:: Dataset excerpts

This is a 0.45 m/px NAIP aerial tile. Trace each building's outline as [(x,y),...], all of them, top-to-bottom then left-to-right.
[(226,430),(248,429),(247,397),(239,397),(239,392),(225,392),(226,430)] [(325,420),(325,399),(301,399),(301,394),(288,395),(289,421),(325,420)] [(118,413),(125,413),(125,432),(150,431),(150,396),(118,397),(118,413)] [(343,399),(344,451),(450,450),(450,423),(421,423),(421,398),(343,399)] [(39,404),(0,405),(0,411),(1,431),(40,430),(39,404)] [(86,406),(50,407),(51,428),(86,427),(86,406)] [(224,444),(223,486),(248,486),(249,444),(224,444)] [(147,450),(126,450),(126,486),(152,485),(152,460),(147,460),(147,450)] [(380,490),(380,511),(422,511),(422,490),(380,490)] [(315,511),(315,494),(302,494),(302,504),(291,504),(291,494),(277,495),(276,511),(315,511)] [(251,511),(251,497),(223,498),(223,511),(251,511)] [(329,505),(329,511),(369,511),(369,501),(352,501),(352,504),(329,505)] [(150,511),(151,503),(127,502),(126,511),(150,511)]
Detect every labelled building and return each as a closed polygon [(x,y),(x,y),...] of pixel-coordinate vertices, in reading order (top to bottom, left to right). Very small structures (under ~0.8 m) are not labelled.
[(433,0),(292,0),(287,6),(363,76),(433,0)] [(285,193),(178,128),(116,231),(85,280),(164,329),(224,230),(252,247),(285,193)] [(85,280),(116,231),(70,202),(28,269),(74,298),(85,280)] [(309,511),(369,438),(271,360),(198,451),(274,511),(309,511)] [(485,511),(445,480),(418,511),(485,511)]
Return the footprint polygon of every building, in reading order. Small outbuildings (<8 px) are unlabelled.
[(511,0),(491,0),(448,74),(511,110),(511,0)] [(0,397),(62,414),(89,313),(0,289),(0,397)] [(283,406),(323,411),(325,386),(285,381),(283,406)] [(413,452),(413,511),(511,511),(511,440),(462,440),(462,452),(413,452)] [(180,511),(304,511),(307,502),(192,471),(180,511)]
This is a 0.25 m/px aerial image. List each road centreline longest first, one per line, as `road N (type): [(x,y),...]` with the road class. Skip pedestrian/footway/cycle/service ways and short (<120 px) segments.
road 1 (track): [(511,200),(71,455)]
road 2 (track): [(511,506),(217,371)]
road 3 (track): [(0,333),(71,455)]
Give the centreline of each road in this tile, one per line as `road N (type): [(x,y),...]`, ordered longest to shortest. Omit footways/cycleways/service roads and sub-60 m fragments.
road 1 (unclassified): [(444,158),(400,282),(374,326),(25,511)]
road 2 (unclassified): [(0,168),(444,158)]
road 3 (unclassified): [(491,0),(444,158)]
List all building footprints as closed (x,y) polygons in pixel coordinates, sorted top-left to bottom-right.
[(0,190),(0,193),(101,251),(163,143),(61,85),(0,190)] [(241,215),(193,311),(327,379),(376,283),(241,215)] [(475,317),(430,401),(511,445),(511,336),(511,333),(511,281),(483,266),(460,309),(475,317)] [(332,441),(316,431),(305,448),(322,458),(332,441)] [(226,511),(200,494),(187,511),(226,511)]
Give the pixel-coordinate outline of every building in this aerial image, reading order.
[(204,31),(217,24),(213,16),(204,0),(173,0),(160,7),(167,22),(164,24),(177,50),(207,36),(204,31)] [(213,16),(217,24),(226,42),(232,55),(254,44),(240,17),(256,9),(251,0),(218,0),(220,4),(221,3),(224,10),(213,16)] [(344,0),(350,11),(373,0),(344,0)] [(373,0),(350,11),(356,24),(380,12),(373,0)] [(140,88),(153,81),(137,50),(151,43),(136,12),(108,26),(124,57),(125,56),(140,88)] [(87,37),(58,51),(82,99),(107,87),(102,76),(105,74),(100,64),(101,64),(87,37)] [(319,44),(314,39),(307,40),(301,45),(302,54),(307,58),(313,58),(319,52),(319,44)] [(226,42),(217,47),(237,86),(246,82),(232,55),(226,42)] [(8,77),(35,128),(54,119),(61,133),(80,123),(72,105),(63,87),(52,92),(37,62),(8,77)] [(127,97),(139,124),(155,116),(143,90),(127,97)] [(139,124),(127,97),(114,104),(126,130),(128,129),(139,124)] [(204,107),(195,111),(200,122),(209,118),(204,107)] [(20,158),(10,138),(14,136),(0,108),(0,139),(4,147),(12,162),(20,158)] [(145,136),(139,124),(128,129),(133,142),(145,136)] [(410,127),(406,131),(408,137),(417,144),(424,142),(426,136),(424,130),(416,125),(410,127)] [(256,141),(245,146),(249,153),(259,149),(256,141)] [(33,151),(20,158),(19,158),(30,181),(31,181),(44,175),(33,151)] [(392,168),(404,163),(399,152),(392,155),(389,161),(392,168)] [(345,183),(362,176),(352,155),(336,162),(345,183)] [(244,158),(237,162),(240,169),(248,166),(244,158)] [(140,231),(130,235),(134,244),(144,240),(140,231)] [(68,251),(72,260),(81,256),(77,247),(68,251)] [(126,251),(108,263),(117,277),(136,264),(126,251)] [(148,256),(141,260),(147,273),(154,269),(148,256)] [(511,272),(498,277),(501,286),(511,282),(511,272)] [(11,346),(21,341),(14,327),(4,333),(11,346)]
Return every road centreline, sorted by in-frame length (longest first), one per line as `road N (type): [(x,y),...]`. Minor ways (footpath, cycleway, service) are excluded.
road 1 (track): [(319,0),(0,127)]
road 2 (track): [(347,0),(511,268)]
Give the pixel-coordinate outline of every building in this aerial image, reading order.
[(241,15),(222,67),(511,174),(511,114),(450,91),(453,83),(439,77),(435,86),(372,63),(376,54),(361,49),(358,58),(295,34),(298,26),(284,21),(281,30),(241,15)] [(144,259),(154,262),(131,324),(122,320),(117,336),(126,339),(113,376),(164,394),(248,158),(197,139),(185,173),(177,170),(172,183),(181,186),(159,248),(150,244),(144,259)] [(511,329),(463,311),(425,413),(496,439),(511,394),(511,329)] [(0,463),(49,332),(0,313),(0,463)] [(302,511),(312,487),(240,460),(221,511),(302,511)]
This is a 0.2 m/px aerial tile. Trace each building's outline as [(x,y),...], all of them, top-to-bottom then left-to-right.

::::

Challenge → Can you pull out every line of the records above that contains the string "centreline", treating uppercase and lowercase as different?

Reply to the task →
This is a 0.25 m/px aerial image. List each road centreline longest first, one per line, as `road N (type): [(x,y),...]` with the road class. Skip pedestrian/footway/cycle/service ways and short (<120 px) segments.
Give the centreline of each road in this tile, one per line as `road N (type): [(x,y),...]`, ordered longest to shortest. Omit footways/cycleways/service roads and sub-60 m fragments.
Return every road centreline, sorted by in-frame length (longest first), one per line as `road N (type): [(x,y),...]`. Minor ways (footpath, cycleway, service) are excluded.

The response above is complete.